Material provided ->

= Beginning of Section =

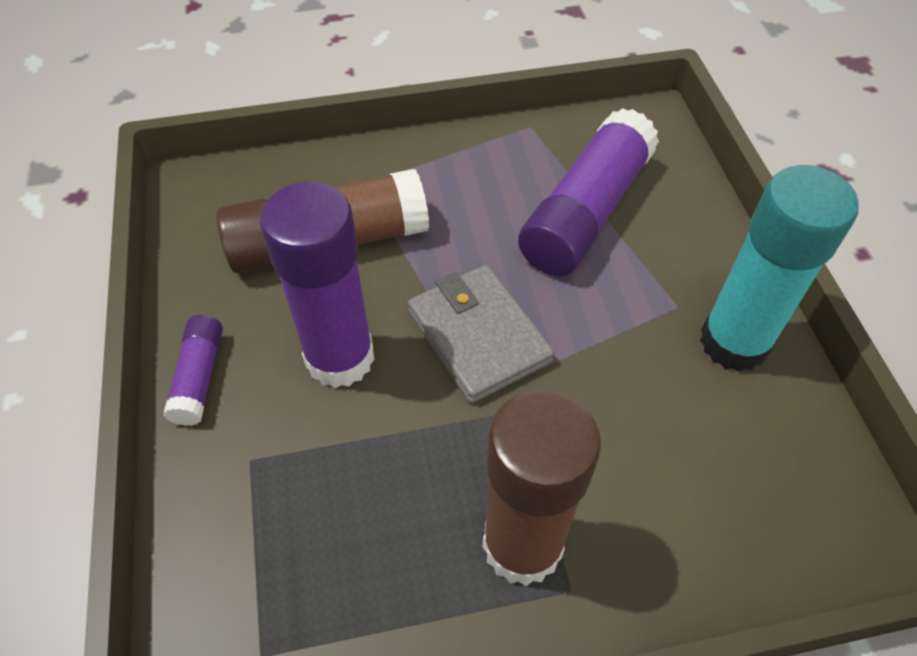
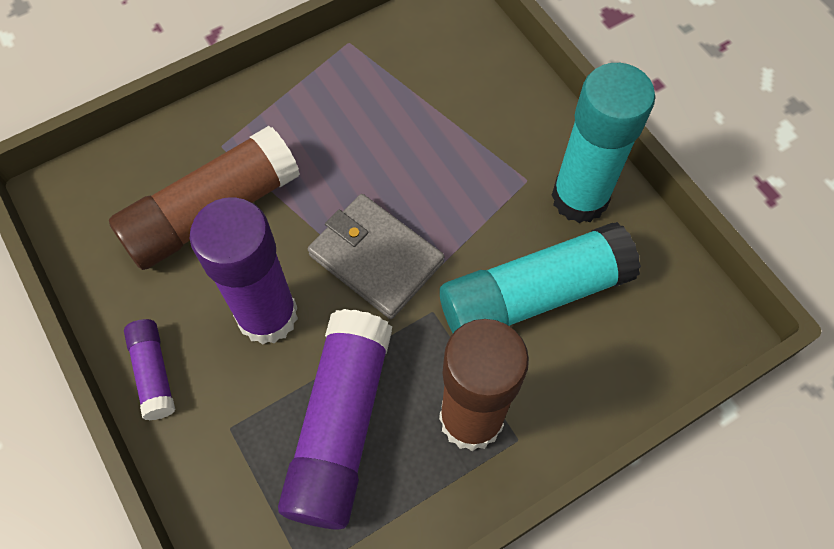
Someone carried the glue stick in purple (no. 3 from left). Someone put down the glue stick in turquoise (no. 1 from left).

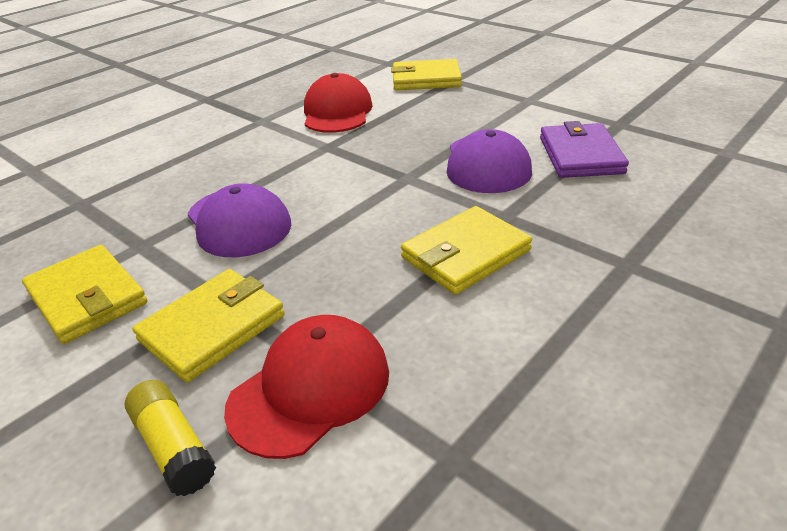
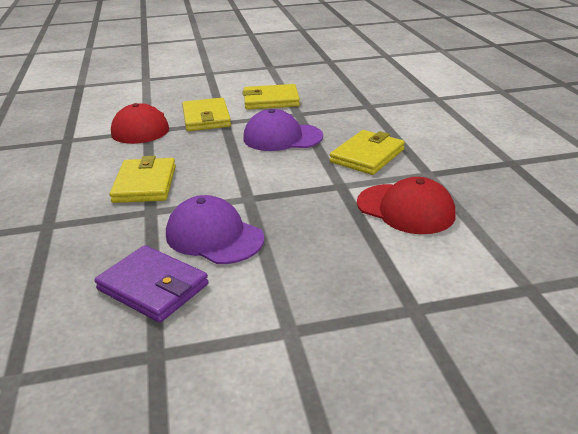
Someone carried the wallet in yellow (no. 3 from left in the first image). Someone took away the glue stick in yellow.

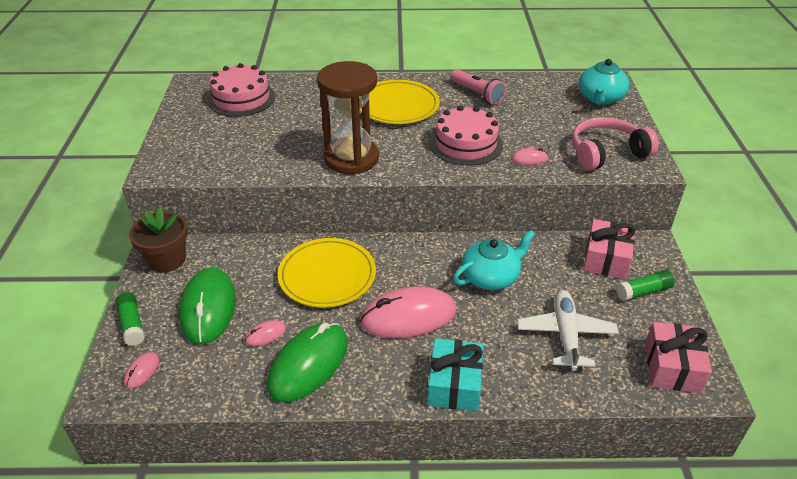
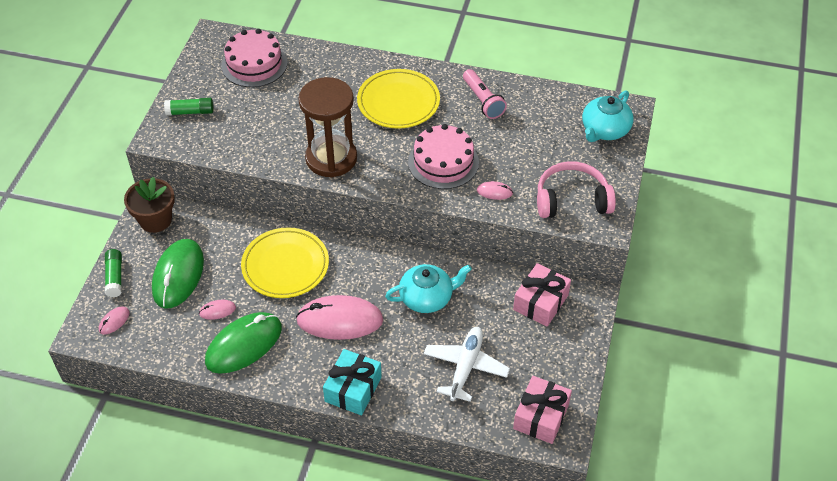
Someone carried the glue stick in green (no. 2 from left).

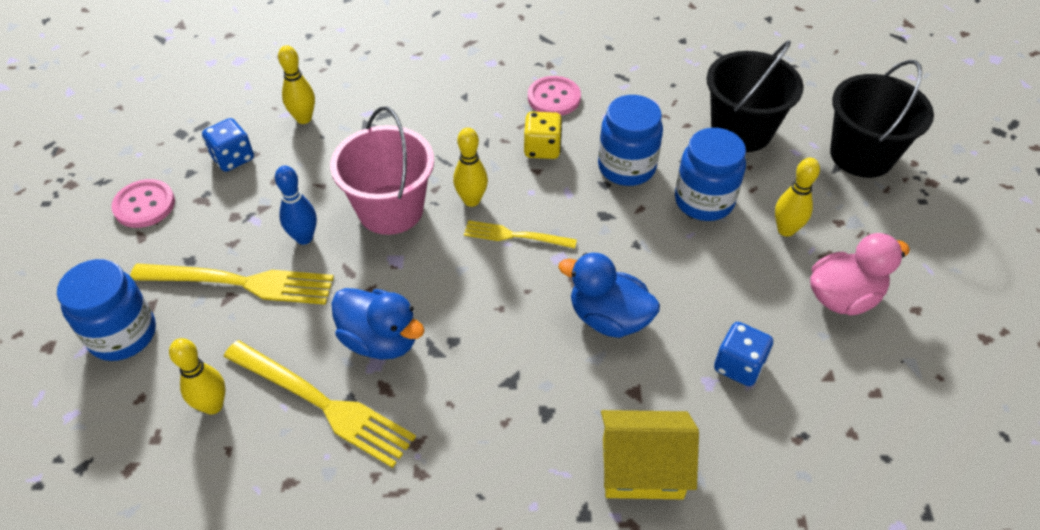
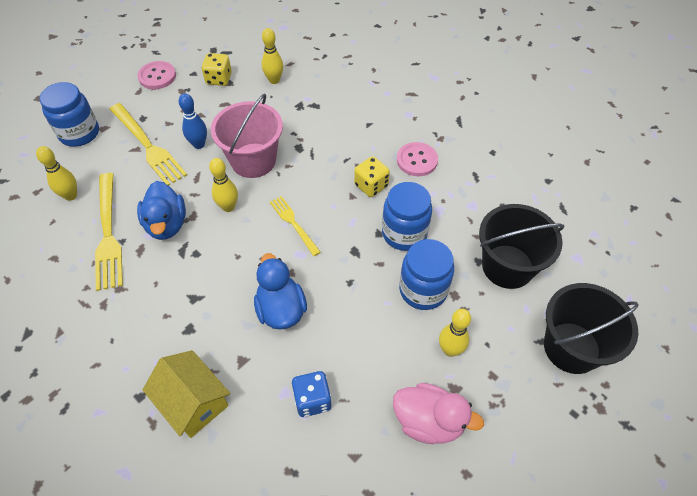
Someone repainted the dice in blue (no. 1 from left), which became the dice in yellow (no. 1 from left). Someone carried the bowling pin in yellow (no. 3 from left in the first image).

= End of Section =

Your assignment ->
Repeat the listing word for word, but without its pictures.

Task output ->
Someone carried the glue stick in purple (no. 3 from left). Someone put down the glue stick in turquoise (no. 1 from left).

Someone carried the wallet in yellow (no. 3 from left in the first image). Someone took away the glue stick in yellow.

Someone carried the glue stick in green (no. 2 from left).

Someone repainted the dice in blue (no. 1 from left), which became the dice in yellow (no. 1 from left). Someone carried the bowling pin in yellow (no. 3 from left in the first image).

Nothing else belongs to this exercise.